--- START ---

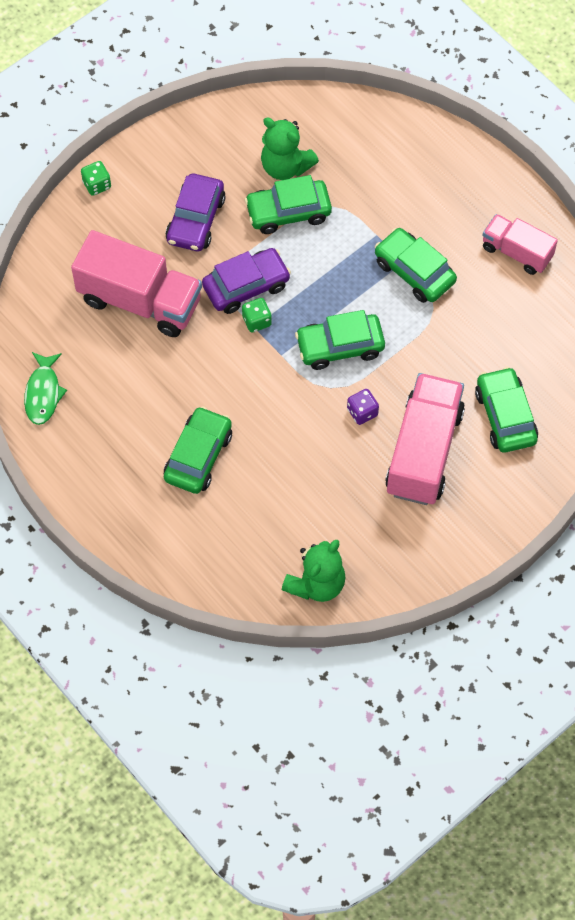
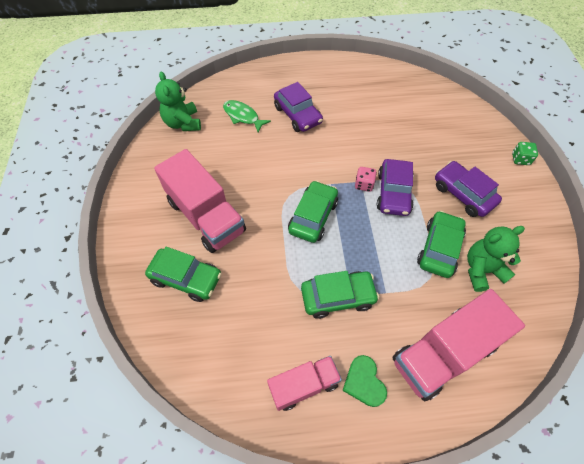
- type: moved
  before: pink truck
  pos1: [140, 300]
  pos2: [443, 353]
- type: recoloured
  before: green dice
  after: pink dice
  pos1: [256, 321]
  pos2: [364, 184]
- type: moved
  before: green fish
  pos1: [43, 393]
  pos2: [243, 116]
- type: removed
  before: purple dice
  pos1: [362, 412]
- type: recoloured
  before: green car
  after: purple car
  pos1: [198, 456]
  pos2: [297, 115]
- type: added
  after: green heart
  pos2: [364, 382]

--- END ---

» **What is needed**: Please copy out each line of the listing above that contains the string "before".

» **Answer to the problem**:
  before: pink truck
  before: green dice
  before: green fish
  before: purple dice
  before: green car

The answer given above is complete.